• What the task asks:
Every entry in the following data should be output exactly.

(Colored object listings)
▶

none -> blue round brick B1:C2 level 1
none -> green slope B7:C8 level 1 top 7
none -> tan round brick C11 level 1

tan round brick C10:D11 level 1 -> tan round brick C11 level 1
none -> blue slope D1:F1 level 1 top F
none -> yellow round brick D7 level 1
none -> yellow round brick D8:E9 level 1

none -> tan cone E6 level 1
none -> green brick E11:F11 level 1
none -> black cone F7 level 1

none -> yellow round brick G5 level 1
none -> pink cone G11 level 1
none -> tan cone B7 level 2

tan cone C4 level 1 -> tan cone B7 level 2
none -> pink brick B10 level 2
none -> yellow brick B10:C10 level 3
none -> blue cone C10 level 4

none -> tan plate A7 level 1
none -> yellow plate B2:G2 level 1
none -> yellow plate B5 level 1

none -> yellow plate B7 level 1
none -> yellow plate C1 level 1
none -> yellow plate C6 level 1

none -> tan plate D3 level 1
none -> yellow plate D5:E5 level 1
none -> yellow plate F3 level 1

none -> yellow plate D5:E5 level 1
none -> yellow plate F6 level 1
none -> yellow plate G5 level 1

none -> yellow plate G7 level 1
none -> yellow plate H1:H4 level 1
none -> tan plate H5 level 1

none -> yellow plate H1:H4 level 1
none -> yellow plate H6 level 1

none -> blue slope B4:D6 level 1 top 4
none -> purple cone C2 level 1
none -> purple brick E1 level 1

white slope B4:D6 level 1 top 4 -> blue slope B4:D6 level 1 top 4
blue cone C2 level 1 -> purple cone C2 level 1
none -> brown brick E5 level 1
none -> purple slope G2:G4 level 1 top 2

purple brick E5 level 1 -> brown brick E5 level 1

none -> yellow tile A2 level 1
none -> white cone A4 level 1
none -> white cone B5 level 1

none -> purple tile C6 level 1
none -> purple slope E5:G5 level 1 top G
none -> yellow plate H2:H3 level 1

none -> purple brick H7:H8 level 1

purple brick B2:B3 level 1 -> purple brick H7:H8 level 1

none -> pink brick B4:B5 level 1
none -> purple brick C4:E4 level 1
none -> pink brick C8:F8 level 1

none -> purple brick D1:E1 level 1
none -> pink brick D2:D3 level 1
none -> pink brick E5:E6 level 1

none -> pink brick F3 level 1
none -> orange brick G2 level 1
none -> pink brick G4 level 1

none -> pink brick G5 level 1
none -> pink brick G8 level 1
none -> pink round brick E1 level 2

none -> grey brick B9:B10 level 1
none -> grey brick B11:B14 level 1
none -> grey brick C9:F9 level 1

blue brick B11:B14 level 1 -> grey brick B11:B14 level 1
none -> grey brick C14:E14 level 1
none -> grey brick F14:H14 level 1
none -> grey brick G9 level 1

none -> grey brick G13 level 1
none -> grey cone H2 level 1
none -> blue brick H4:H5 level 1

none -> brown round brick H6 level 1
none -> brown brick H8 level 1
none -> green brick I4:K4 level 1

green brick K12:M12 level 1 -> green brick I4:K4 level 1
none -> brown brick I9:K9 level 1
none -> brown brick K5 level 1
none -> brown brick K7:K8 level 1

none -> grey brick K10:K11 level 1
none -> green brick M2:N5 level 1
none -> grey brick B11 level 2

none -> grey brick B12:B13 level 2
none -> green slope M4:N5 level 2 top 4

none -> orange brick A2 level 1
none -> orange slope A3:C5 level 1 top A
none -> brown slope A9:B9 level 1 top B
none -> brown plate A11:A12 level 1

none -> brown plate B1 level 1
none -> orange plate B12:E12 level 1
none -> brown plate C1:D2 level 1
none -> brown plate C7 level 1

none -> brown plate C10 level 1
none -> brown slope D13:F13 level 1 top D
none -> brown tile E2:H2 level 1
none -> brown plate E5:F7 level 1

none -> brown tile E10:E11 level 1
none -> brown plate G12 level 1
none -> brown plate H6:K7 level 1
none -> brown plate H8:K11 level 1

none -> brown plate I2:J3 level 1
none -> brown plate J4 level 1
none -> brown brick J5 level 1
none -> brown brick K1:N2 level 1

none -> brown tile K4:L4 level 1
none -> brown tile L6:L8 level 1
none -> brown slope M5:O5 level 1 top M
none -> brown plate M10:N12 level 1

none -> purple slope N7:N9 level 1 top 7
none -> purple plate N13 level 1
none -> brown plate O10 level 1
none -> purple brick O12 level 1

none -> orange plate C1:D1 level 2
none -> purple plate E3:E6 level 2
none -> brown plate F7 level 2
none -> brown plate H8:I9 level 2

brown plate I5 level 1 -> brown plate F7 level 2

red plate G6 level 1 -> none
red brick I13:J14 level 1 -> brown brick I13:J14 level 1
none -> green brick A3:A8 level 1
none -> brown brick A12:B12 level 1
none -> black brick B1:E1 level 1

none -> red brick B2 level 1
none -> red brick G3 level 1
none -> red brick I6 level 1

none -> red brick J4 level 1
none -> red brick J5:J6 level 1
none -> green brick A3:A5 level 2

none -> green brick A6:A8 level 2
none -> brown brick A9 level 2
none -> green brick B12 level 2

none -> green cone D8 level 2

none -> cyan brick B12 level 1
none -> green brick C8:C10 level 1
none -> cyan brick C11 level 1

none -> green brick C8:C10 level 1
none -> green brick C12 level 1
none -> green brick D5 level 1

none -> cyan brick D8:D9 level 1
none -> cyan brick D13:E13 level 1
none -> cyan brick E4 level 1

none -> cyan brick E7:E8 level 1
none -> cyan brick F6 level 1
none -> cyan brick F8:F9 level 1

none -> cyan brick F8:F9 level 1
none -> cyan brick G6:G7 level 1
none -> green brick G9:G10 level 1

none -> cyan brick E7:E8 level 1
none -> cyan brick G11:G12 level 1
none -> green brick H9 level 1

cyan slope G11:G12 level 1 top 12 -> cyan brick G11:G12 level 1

◀

• Solution to the exercise:
none -> blue round brick B1:C2 level 1
none -> green slope B7:C8 level 1 top 7
none -> tan round brick C11 level 1

tan round brick C10:D11 level 1 -> tan round brick C11 level 1
none -> blue slope D1:F1 level 1 top F
none -> yellow round brick D7 level 1
none -> yellow round brick D8:E9 level 1

none -> tan cone E6 level 1
none -> green brick E11:F11 level 1
none -> black cone F7 level 1

none -> yellow round brick G5 level 1
none -> pink cone G11 level 1
none -> tan cone B7 level 2

tan cone C4 level 1 -> tan cone B7 level 2
none -> pink brick B10 level 2
none -> yellow brick B10:C10 level 3
none -> blue cone C10 level 4

none -> tan plate A7 level 1
none -> yellow plate B2:G2 level 1
none -> yellow plate B5 level 1

none -> yellow plate B7 level 1
none -> yellow plate C1 level 1
none -> yellow plate C6 level 1

none -> tan plate D3 level 1
none -> yellow plate D5:E5 level 1
none -> yellow plate F3 level 1

none -> yellow plate D5:E5 level 1
none -> yellow plate F6 level 1
none -> yellow plate G5 level 1

none -> yellow plate G7 level 1
none -> yellow plate H1:H4 level 1
none -> tan plate H5 level 1

none -> yellow plate H1:H4 level 1
none -> yellow plate H6 level 1

none -> blue slope B4:D6 level 1 top 4
none -> purple cone C2 level 1
none -> purple brick E1 level 1

white slope B4:D6 level 1 top 4 -> blue slope B4:D6 level 1 top 4
blue cone C2 level 1 -> purple cone C2 level 1
none -> brown brick E5 level 1
none -> purple slope G2:G4 level 1 top 2

purple brick E5 level 1 -> brown brick E5 level 1

none -> yellow tile A2 level 1
none -> white cone A4 level 1
none -> white cone B5 level 1

none -> purple tile C6 level 1
none -> purple slope E5:G5 level 1 top G
none -> yellow plate H2:H3 level 1

none -> purple brick H7:H8 level 1

purple brick B2:B3 level 1 -> purple brick H7:H8 level 1

none -> pink brick B4:B5 level 1
none -> purple brick C4:E4 level 1
none -> pink brick C8:F8 level 1

none -> purple brick D1:E1 level 1
none -> pink brick D2:D3 level 1
none -> pink brick E5:E6 level 1

none -> pink brick F3 level 1
none -> orange brick G2 level 1
none -> pink brick G4 level 1

none -> pink brick G5 level 1
none -> pink brick G8 level 1
none -> pink round brick E1 level 2

none -> grey brick B9:B10 level 1
none -> grey brick B11:B14 level 1
none -> grey brick C9:F9 level 1

blue brick B11:B14 level 1 -> grey brick B11:B14 level 1
none -> grey brick C14:E14 level 1
none -> grey brick F14:H14 level 1
none -> grey brick G9 level 1

none -> grey brick G13 level 1
none -> grey cone H2 level 1
none -> blue brick H4:H5 level 1

none -> brown round brick H6 level 1
none -> brown brick H8 level 1
none -> green brick I4:K4 level 1

green brick K12:M12 level 1 -> green brick I4:K4 level 1
none -> brown brick I9:K9 level 1
none -> brown brick K5 level 1
none -> brown brick K7:K8 level 1

none -> grey brick K10:K11 level 1
none -> green brick M2:N5 level 1
none -> grey brick B11 level 2

none -> grey brick B12:B13 level 2
none -> green slope M4:N5 level 2 top 4

none -> orange brick A2 level 1
none -> orange slope A3:C5 level 1 top A
none -> brown slope A9:B9 level 1 top B
none -> brown plate A11:A12 level 1

none -> brown plate B1 level 1
none -> orange plate B12:E12 level 1
none -> brown plate C1:D2 level 1
none -> brown plate C7 level 1

none -> brown plate C10 level 1
none -> brown slope D13:F13 level 1 top D
none -> brown tile E2:H2 level 1
none -> brown plate E5:F7 level 1

none -> brown tile E10:E11 level 1
none -> brown plate G12 level 1
none -> brown plate H6:K7 level 1
none -> brown plate H8:K11 level 1

none -> brown plate I2:J3 level 1
none -> brown plate J4 level 1
none -> brown brick J5 level 1
none -> brown brick K1:N2 level 1

none -> brown tile K4:L4 level 1
none -> brown tile L6:L8 level 1
none -> brown slope M5:O5 level 1 top M
none -> brown plate M10:N12 level 1

none -> purple slope N7:N9 level 1 top 7
none -> purple plate N13 level 1
none -> brown plate O10 level 1
none -> purple brick O12 level 1

none -> orange plate C1:D1 level 2
none -> purple plate E3:E6 level 2
none -> brown plate F7 level 2
none -> brown plate H8:I9 level 2

brown plate I5 level 1 -> brown plate F7 level 2

red plate G6 level 1 -> none
red brick I13:J14 level 1 -> brown brick I13:J14 level 1
none -> green brick A3:A8 level 1
none -> brown brick A12:B12 level 1
none -> black brick B1:E1 level 1

none -> red brick B2 level 1
none -> red brick G3 level 1
none -> red brick I6 level 1

none -> red brick J4 level 1
none -> red brick J5:J6 level 1
none -> green brick A3:A5 level 2

none -> green brick A6:A8 level 2
none -> brown brick A9 level 2
none -> green brick B12 level 2

none -> green cone D8 level 2

none -> cyan brick B12 level 1
none -> green brick C8:C10 level 1
none -> cyan brick C11 level 1

none -> green brick C8:C10 level 1
none -> green brick C12 level 1
none -> green brick D5 level 1

none -> cyan brick D8:D9 level 1
none -> cyan brick D13:E13 level 1
none -> cyan brick E4 level 1

none -> cyan brick E7:E8 level 1
none -> cyan brick F6 level 1
none -> cyan brick F8:F9 level 1

none -> cyan brick F8:F9 level 1
none -> cyan brick G6:G7 level 1
none -> green brick G9:G10 level 1

none -> cyan brick E7:E8 level 1
none -> cyan brick G11:G12 level 1
none -> green brick H9 level 1

cyan slope G11:G12 level 1 top 12 -> cyan brick G11:G12 level 1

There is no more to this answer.